Each line from the one that holds "Outline adipose tissue. (SVG masks)" to the end of the records is to be retyped exactly. Pictures are not part of the copy.
:: Data for the task
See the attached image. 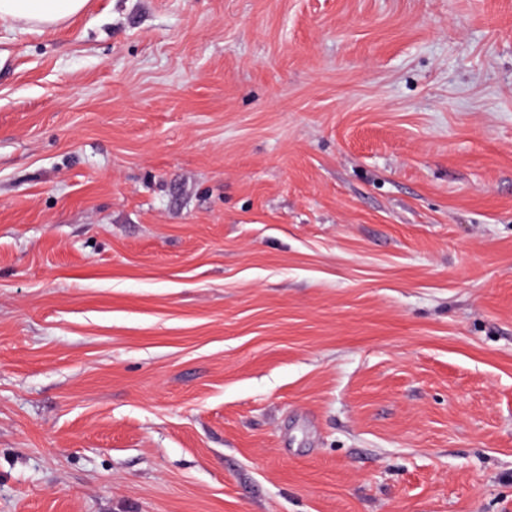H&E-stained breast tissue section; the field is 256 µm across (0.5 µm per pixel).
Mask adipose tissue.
I'll list each match as a JSON object with an SVG mask.
<instances>
[{
	"mask_svg": "<svg viewBox=\"0 0 512 512\" xmlns=\"http://www.w3.org/2000/svg\"><path fill=\"white\" fill-rule=\"evenodd\" d=\"M87 0H0V22L43 32L79 14Z\"/></svg>",
	"mask_w": 512,
	"mask_h": 512,
	"instance_id": "adipose-tissue-1",
	"label": "adipose tissue"
}]
</instances>
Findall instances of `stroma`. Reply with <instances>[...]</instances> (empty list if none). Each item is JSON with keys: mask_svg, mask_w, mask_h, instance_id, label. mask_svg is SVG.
I'll return each mask as SVG.
<instances>
[{"mask_svg": "<svg viewBox=\"0 0 512 512\" xmlns=\"http://www.w3.org/2000/svg\"><path fill=\"white\" fill-rule=\"evenodd\" d=\"M0 512H512V0L0 24Z\"/></svg>", "mask_w": 512, "mask_h": 512, "instance_id": "stroma-1", "label": "stroma"}]
</instances>
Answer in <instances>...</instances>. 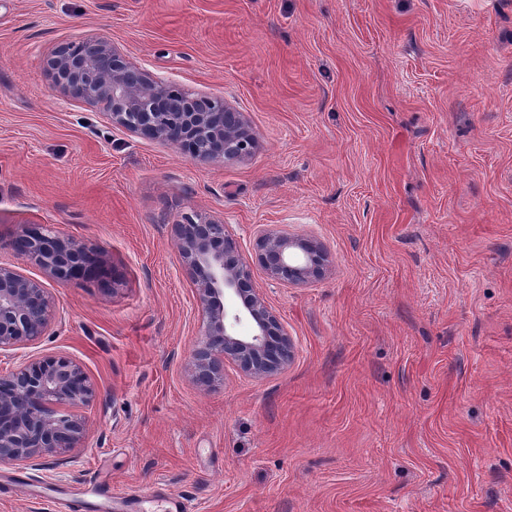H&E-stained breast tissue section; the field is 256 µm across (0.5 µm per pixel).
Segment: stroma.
I'll return each mask as SVG.
<instances>
[{
    "label": "stroma",
    "instance_id": "stroma-1",
    "mask_svg": "<svg viewBox=\"0 0 512 512\" xmlns=\"http://www.w3.org/2000/svg\"><path fill=\"white\" fill-rule=\"evenodd\" d=\"M107 37L257 147L200 163L52 87L47 60ZM224 219L294 358L262 378L189 361L201 314L172 235ZM49 226L100 251L63 281L11 246ZM268 229L331 268L256 265ZM55 300L31 357L96 389L83 447L0 465V512L63 488L112 512H512V0H0V265ZM260 259L267 278L303 286L324 276L329 254L319 242L283 231H268L258 241Z\"/></svg>",
    "mask_w": 512,
    "mask_h": 512
}]
</instances>
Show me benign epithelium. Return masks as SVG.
<instances>
[{"label": "benign epithelium", "instance_id": "1", "mask_svg": "<svg viewBox=\"0 0 512 512\" xmlns=\"http://www.w3.org/2000/svg\"><path fill=\"white\" fill-rule=\"evenodd\" d=\"M48 69L53 87L100 106L113 125L175 145L198 162L241 161L254 149L242 114L223 98L192 95L156 78L109 38L62 45ZM173 233L202 312V331L191 354L194 380L206 387L224 381L227 361L254 377L289 365L293 341L255 288L250 264L237 251L228 225L185 213ZM258 246L272 281L303 286L329 270V254L315 240L268 231ZM13 247L64 280L85 277L95 255L73 238L38 228L24 230ZM53 306L41 281L0 265V357L42 336ZM95 396L81 366L64 355L23 358L0 371V464L34 466L82 447L85 422L71 409L90 405Z\"/></svg>", "mask_w": 512, "mask_h": 512}]
</instances>
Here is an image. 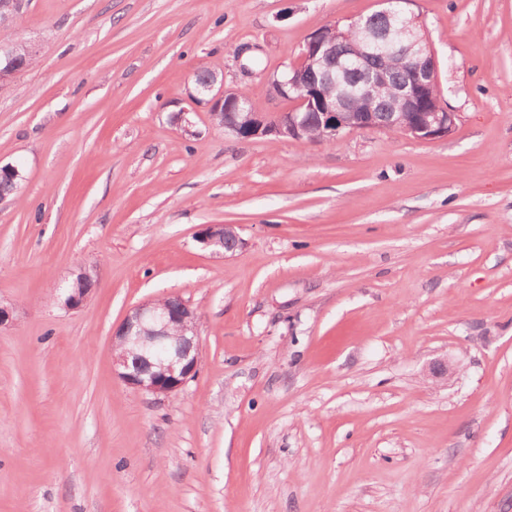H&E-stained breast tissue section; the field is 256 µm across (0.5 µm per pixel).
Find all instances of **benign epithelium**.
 Listing matches in <instances>:
<instances>
[{"instance_id": "1", "label": "benign epithelium", "mask_w": 512, "mask_h": 512, "mask_svg": "<svg viewBox=\"0 0 512 512\" xmlns=\"http://www.w3.org/2000/svg\"><path fill=\"white\" fill-rule=\"evenodd\" d=\"M381 12L390 26L398 27L404 39L396 42L384 34L367 37L364 55L379 54L405 65V79L400 84L391 110L389 124L374 122L373 108L355 110L350 94L331 95L327 88L336 74H344L360 63V57H336L339 25L323 26L310 34L291 65V77L281 75L272 81L275 94L296 102V108L271 117L254 109L251 101L235 89L224 86V79L214 77L198 86L191 99L206 106L210 118L223 112L237 113L234 123L224 132L251 139L274 135L303 140L308 133L307 112L321 116V139H334L343 132L375 128L395 129L417 140H432L449 135L457 114L432 93L439 84L435 54L431 48L424 20L413 10L414 0H380ZM202 248L215 255L233 254L243 247V240L231 224H206L196 235ZM112 366L129 387L154 395L168 396L181 389L197 373V314L177 295L133 308L113 336Z\"/></svg>"}]
</instances>
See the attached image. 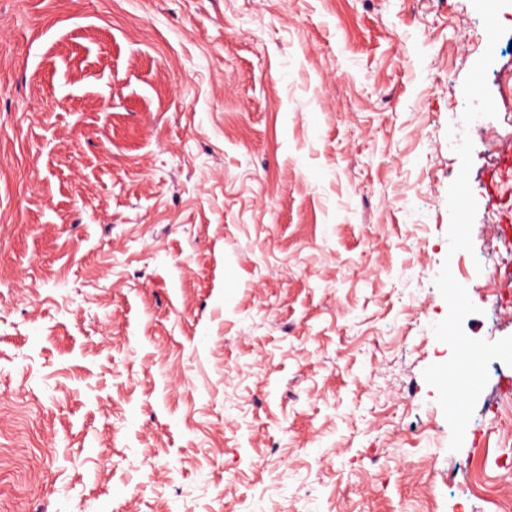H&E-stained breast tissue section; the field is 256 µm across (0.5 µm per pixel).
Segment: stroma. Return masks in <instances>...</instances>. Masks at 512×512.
I'll return each instance as SVG.
<instances>
[{"mask_svg": "<svg viewBox=\"0 0 512 512\" xmlns=\"http://www.w3.org/2000/svg\"><path fill=\"white\" fill-rule=\"evenodd\" d=\"M499 20L467 128L472 0H0V512H496L464 491L501 485L512 366L456 451L423 371L445 258L465 333L512 336Z\"/></svg>", "mask_w": 512, "mask_h": 512, "instance_id": "stroma-1", "label": "stroma"}]
</instances>
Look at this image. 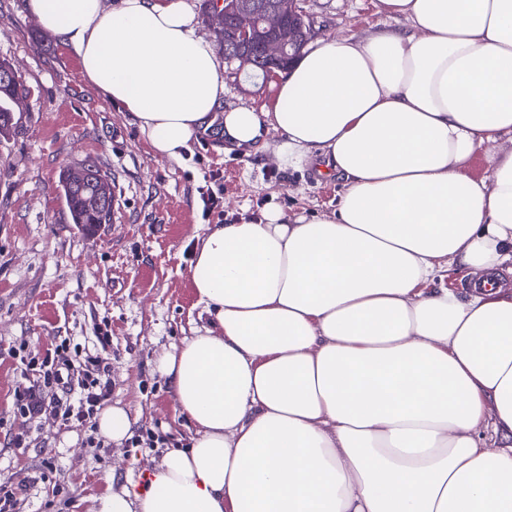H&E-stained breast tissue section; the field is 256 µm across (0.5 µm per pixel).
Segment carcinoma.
<instances>
[{
	"label": "carcinoma",
	"mask_w": 512,
	"mask_h": 512,
	"mask_svg": "<svg viewBox=\"0 0 512 512\" xmlns=\"http://www.w3.org/2000/svg\"><path fill=\"white\" fill-rule=\"evenodd\" d=\"M30 95L22 76L0 61V137L16 134L24 128L29 112L18 107ZM59 190L64 197L72 223L87 229L112 223V180L96 170H83L79 180L66 169L60 173Z\"/></svg>",
	"instance_id": "cac0c4a2"
}]
</instances>
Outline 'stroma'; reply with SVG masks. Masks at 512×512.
Segmentation results:
<instances>
[{
	"mask_svg": "<svg viewBox=\"0 0 512 512\" xmlns=\"http://www.w3.org/2000/svg\"><path fill=\"white\" fill-rule=\"evenodd\" d=\"M316 37H365L405 21L380 17L375 0H303ZM32 93L30 120L0 142V484L39 482L22 512H94L112 486L143 483L166 449L188 447L192 429L155 366L199 322L189 270L211 224L259 217L269 206L318 215L335 208L343 181L317 165L281 169L265 151H225L207 133L182 159L154 156L130 113L84 81L76 58L24 10L0 0V61ZM224 105L271 104V82L224 67ZM92 165L116 186L111 223L84 230L70 221L57 185L63 168ZM220 204L204 211L201 192ZM67 342L75 363L94 356L112 379L108 407L134 421L123 444L103 438L96 420L62 423L44 414L28 424L13 413L14 394L36 383L14 350L45 356ZM23 432V445L9 446Z\"/></svg>",
	"mask_w": 512,
	"mask_h": 512,
	"instance_id": "obj_1",
	"label": "stroma"
}]
</instances>
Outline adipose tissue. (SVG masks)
<instances>
[{
	"label": "adipose tissue",
	"mask_w": 512,
	"mask_h": 512,
	"mask_svg": "<svg viewBox=\"0 0 512 512\" xmlns=\"http://www.w3.org/2000/svg\"><path fill=\"white\" fill-rule=\"evenodd\" d=\"M376 7L411 32L319 39L258 111L225 107L188 0H24L156 156L217 126L346 181L333 211L206 229L204 322L156 361L196 435L98 512H512V0Z\"/></svg>",
	"instance_id": "1"
}]
</instances>
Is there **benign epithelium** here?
I'll return each instance as SVG.
<instances>
[{
    "mask_svg": "<svg viewBox=\"0 0 512 512\" xmlns=\"http://www.w3.org/2000/svg\"><path fill=\"white\" fill-rule=\"evenodd\" d=\"M208 17L215 22L218 41H224L226 23L237 22L234 50L227 52L236 71L257 65L263 59L265 75L284 68L311 37V30L288 27V20L303 17L298 0H272L261 9L251 0H209Z\"/></svg>",
    "mask_w": 512,
    "mask_h": 512,
    "instance_id": "1",
    "label": "benign epithelium"
}]
</instances>
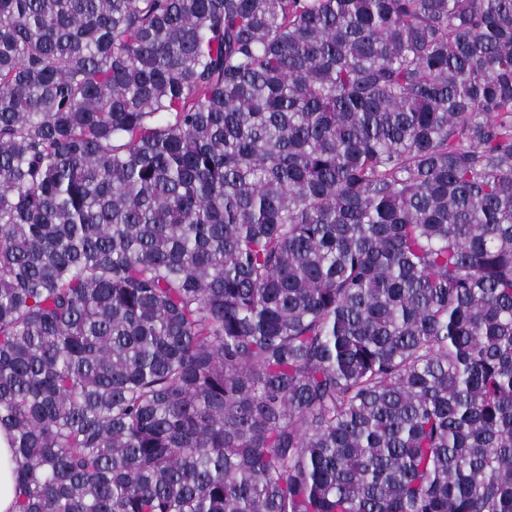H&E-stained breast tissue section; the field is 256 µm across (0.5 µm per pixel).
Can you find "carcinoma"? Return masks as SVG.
Listing matches in <instances>:
<instances>
[{
  "instance_id": "1",
  "label": "carcinoma",
  "mask_w": 512,
  "mask_h": 512,
  "mask_svg": "<svg viewBox=\"0 0 512 512\" xmlns=\"http://www.w3.org/2000/svg\"><path fill=\"white\" fill-rule=\"evenodd\" d=\"M17 512H512V0H0Z\"/></svg>"
}]
</instances>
::::
| Answer |
Outline adipose tissue. (SVG masks)
<instances>
[{
	"label": "adipose tissue",
	"mask_w": 512,
	"mask_h": 512,
	"mask_svg": "<svg viewBox=\"0 0 512 512\" xmlns=\"http://www.w3.org/2000/svg\"><path fill=\"white\" fill-rule=\"evenodd\" d=\"M376 7L411 32L319 39L258 111L225 107L188 0H24L156 156L217 126L346 181L333 211L206 229L204 322L156 361L196 435L98 512H512V0Z\"/></svg>",
	"instance_id": "1"
}]
</instances>
Is there **benign epithelium** here?
I'll return each instance as SVG.
<instances>
[{
    "mask_svg": "<svg viewBox=\"0 0 512 512\" xmlns=\"http://www.w3.org/2000/svg\"><path fill=\"white\" fill-rule=\"evenodd\" d=\"M208 17L215 22L218 41H224L226 23L237 22L234 50L227 52L236 71L257 65L263 59L265 75L284 68L311 37V30L288 27V20L303 17L298 0H272L261 9L251 0H209Z\"/></svg>",
    "mask_w": 512,
    "mask_h": 512,
    "instance_id": "1",
    "label": "benign epithelium"
}]
</instances>
H&E-stained breast tissue section; the field is 256 µm across (0.5 µm per pixel).
Can you find "carcinoma"? Return masks as SVG.
Listing matches in <instances>:
<instances>
[{
  "instance_id": "1",
  "label": "carcinoma",
  "mask_w": 512,
  "mask_h": 512,
  "mask_svg": "<svg viewBox=\"0 0 512 512\" xmlns=\"http://www.w3.org/2000/svg\"><path fill=\"white\" fill-rule=\"evenodd\" d=\"M17 512H512V0H0Z\"/></svg>"
}]
</instances>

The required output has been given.